■ **Data extract**
::::::
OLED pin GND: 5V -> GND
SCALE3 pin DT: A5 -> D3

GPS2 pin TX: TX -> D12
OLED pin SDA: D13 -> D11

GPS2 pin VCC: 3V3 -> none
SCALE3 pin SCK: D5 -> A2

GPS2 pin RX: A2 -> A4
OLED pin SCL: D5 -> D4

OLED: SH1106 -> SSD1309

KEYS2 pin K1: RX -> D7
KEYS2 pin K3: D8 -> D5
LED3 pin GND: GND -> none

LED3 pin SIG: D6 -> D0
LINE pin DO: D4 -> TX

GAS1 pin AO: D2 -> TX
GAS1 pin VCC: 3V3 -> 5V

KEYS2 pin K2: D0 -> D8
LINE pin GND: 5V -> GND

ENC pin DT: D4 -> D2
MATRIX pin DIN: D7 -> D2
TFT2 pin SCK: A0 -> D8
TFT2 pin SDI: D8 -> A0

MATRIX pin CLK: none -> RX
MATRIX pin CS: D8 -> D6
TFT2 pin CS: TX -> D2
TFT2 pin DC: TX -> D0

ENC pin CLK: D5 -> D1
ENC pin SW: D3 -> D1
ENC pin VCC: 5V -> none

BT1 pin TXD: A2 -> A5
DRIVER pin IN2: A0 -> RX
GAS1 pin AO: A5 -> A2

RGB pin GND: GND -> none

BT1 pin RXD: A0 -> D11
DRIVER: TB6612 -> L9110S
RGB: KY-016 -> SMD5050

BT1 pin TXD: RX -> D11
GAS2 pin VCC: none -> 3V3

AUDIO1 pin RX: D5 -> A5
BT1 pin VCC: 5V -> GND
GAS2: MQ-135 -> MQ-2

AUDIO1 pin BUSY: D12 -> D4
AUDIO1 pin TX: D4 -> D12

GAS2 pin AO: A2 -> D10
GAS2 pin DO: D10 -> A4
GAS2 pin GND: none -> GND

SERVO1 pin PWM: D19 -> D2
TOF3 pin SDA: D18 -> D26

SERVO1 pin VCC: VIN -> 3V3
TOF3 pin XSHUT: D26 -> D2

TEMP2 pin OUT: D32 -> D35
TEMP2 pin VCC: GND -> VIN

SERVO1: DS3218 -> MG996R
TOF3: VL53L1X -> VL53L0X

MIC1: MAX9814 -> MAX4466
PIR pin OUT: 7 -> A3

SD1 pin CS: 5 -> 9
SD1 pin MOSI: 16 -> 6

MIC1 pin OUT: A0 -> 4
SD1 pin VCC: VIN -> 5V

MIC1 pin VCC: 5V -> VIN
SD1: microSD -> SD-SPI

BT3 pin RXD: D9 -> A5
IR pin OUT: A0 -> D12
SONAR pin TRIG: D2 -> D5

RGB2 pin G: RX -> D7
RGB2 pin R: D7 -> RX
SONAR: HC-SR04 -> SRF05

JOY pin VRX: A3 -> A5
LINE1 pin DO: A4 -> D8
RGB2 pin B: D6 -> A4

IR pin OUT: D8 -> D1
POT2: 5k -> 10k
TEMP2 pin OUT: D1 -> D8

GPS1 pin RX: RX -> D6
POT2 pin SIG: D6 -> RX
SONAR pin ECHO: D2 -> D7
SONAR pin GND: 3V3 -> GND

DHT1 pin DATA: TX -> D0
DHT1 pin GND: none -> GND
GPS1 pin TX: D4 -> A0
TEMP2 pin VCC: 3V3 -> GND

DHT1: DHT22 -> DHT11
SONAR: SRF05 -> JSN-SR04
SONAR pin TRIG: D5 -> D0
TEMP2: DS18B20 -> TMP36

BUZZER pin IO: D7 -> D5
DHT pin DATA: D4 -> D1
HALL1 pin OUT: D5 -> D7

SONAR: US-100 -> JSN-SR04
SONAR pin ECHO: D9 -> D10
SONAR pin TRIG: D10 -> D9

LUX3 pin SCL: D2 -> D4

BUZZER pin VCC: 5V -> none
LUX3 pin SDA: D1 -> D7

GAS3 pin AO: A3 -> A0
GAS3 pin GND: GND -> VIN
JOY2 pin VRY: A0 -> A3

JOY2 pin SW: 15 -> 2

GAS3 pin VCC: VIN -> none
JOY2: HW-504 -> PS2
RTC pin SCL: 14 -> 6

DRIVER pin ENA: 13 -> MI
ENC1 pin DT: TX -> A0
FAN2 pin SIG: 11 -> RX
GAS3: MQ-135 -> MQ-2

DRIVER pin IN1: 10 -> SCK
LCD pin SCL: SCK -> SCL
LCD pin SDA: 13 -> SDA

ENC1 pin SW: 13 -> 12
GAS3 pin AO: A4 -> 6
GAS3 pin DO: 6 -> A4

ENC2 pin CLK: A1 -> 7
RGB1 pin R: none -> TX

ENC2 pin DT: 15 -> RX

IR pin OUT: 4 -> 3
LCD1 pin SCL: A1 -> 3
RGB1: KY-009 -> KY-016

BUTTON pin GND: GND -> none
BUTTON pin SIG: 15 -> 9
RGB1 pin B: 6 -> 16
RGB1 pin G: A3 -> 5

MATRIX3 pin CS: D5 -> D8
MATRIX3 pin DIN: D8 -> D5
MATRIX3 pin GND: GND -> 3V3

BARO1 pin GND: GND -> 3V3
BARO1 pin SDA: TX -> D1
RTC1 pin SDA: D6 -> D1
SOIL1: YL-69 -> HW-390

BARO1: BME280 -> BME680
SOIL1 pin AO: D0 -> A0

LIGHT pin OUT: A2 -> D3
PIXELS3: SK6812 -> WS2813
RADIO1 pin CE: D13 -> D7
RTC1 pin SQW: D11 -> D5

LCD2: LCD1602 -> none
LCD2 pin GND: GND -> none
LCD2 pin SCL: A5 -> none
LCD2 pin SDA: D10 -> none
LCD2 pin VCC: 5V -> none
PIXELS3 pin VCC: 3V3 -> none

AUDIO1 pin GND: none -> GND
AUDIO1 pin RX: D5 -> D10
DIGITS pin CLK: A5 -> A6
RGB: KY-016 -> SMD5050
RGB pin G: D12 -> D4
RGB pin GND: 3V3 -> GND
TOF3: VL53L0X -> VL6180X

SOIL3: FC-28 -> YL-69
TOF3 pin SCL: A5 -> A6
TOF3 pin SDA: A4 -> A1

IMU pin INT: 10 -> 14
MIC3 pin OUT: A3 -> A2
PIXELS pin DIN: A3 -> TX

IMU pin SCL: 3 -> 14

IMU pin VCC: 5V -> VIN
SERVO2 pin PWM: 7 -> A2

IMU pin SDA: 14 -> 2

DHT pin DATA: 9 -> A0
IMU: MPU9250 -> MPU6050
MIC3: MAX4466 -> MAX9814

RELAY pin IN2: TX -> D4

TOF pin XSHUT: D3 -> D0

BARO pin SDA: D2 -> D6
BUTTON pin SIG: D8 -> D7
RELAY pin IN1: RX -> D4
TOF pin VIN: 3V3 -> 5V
::::::
■ **Exercise details**
Set down each entry exactly as it appears above.

■ **Written response**
OLED pin GND: 5V -> GND
SCALE3 pin DT: A5 -> D3

GPS2 pin TX: TX -> D12
OLED pin SDA: D13 -> D11

GPS2 pin VCC: 3V3 -> none
SCALE3 pin SCK: D5 -> A2

GPS2 pin RX: A2 -> A4
OLED pin SCL: D5 -> D4

OLED: SH1106 -> SSD1309

KEYS2 pin K1: RX -> D7
KEYS2 pin K3: D8 -> D5
LED3 pin GND: GND -> none

LED3 pin SIG: D6 -> D0
LINE pin DO: D4 -> TX

GAS1 pin AO: D2 -> TX
GAS1 pin VCC: 3V3 -> 5V

KEYS2 pin K2: D0 -> D8
LINE pin GND: 5V -> GND

ENC pin DT: D4 -> D2
MATRIX pin DIN: D7 -> D2
TFT2 pin SCK: A0 -> D8
TFT2 pin SDI: D8 -> A0

MATRIX pin CLK: none -> RX
MATRIX pin CS: D8 -> D6
TFT2 pin CS: TX -> D2
TFT2 pin DC: TX -> D0

ENC pin CLK: D5 -> D1
ENC pin SW: D3 -> D1
ENC pin VCC: 5V -> none

BT1 pin TXD: A2 -> A5
DRIVER pin IN2: A0 -> RX
GAS1 pin AO: A5 -> A2

RGB pin GND: GND -> none

BT1 pin RXD: A0 -> D11
DRIVER: TB6612 -> L9110S
RGB: KY-016 -> SMD5050

BT1 pin TXD: RX -> D11
GAS2 pin VCC: none -> 3V3

AUDIO1 pin RX: D5 -> A5
BT1 pin VCC: 5V -> GND
GAS2: MQ-135 -> MQ-2

AUDIO1 pin BUSY: D12 -> D4
AUDIO1 pin TX: D4 -> D12

GAS2 pin AO: A2 -> D10
GAS2 pin DO: D10 -> A4
GAS2 pin GND: none -> GND

SERVO1 pin PWM: D19 -> D2
TOF3 pin SDA: D18 -> D26

SERVO1 pin VCC: VIN -> 3V3
TOF3 pin XSHUT: D26 -> D2

TEMP2 pin OUT: D32 -> D35
TEMP2 pin VCC: GND -> VIN

SERVO1: DS3218 -> MG996R
TOF3: VL53L1X -> VL53L0X

MIC1: MAX9814 -> MAX4466
PIR pin OUT: 7 -> A3

SD1 pin CS: 5 -> 9
SD1 pin MOSI: 16 -> 6

MIC1 pin OUT: A0 -> 4
SD1 pin VCC: VIN -> 5V

MIC1 pin VCC: 5V -> VIN
SD1: microSD -> SD-SPI

BT3 pin RXD: D9 -> A5
IR pin OUT: A0 -> D12
SONAR pin TRIG: D2 -> D5

RGB2 pin G: RX -> D7
RGB2 pin R: D7 -> RX
SONAR: HC-SR04 -> SRF05

JOY pin VRX: A3 -> A5
LINE1 pin DO: A4 -> D8
RGB2 pin B: D6 -> A4

IR pin OUT: D8 -> D1
POT2: 5k -> 10k
TEMP2 pin OUT: D1 -> D8

GPS1 pin RX: RX -> D6
POT2 pin SIG: D6 -> RX
SONAR pin ECHO: D2 -> D7
SONAR pin GND: 3V3 -> GND

DHT1 pin DATA: TX -> D0
DHT1 pin GND: none -> GND
GPS1 pin TX: D4 -> A0
TEMP2 pin VCC: 3V3 -> GND

DHT1: DHT22 -> DHT11
SONAR: SRF05 -> JSN-SR04
SONAR pin TRIG: D5 -> D0
TEMP2: DS18B20 -> TMP36

BUZZER pin IO: D7 -> D5
DHT pin DATA: D4 -> D1
HALL1 pin OUT: D5 -> D7

SONAR: US-100 -> JSN-SR04
SONAR pin ECHO: D9 -> D10
SONAR pin TRIG: D10 -> D9

LUX3 pin SCL: D2 -> D4

BUZZER pin VCC: 5V -> none
LUX3 pin SDA: D1 -> D7

GAS3 pin AO: A3 -> A0
GAS3 pin GND: GND -> VIN
JOY2 pin VRY: A0 -> A3

JOY2 pin SW: 15 -> 2

GAS3 pin VCC: VIN -> none
JOY2: HW-504 -> PS2
RTC pin SCL: 14 -> 6

DRIVER pin ENA: 13 -> MI
ENC1 pin DT: TX -> A0
FAN2 pin SIG: 11 -> RX
GAS3: MQ-135 -> MQ-2

DRIVER pin IN1: 10 -> SCK
LCD pin SCL: SCK -> SCL
LCD pin SDA: 13 -> SDA

ENC1 pin SW: 13 -> 12
GAS3 pin AO: A4 -> 6
GAS3 pin DO: 6 -> A4

ENC2 pin CLK: A1 -> 7
RGB1 pin R: none -> TX

ENC2 pin DT: 15 -> RX

IR pin OUT: 4 -> 3
LCD1 pin SCL: A1 -> 3
RGB1: KY-009 -> KY-016

BUTTON pin GND: GND -> none
BUTTON pin SIG: 15 -> 9
RGB1 pin B: 6 -> 16
RGB1 pin G: A3 -> 5

MATRIX3 pin CS: D5 -> D8
MATRIX3 pin DIN: D8 -> D5
MATRIX3 pin GND: GND -> 3V3

BARO1 pin GND: GND -> 3V3
BARO1 pin SDA: TX -> D1
RTC1 pin SDA: D6 -> D1
SOIL1: YL-69 -> HW-390

BARO1: BME280 -> BME680
SOIL1 pin AO: D0 -> A0

LIGHT pin OUT: A2 -> D3
PIXELS3: SK6812 -> WS2813
RADIO1 pin CE: D13 -> D7
RTC1 pin SQW: D11 -> D5

LCD2: LCD1602 -> none
LCD2 pin GND: GND -> none
LCD2 pin SCL: A5 -> none
LCD2 pin SDA: D10 -> none
LCD2 pin VCC: 5V -> none
PIXELS3 pin VCC: 3V3 -> none

AUDIO1 pin GND: none -> GND
AUDIO1 pin RX: D5 -> D10
DIGITS pin CLK: A5 -> A6
RGB: KY-016 -> SMD5050
RGB pin G: D12 -> D4
RGB pin GND: 3V3 -> GND
TOF3: VL53L0X -> VL6180X

SOIL3: FC-28 -> YL-69
TOF3 pin SCL: A5 -> A6
TOF3 pin SDA: A4 -> A1

IMU pin INT: 10 -> 14
MIC3 pin OUT: A3 -> A2
PIXELS pin DIN: A3 -> TX

IMU pin SCL: 3 -> 14

IMU pin VCC: 5V -> VIN
SERVO2 pin PWM: 7 -> A2

IMU pin SDA: 14 -> 2

DHT pin DATA: 9 -> A0
IMU: MPU9250 -> MPU6050
MIC3: MAX4466 -> MAX9814

RELAY pin IN2: TX -> D4

TOF pin XSHUT: D3 -> D0

BARO pin SDA: D2 -> D6
BUTTON pin SIG: D8 -> D7
RELAY pin IN1: RX -> D4
TOF pin VIN: 3V3 -> 5V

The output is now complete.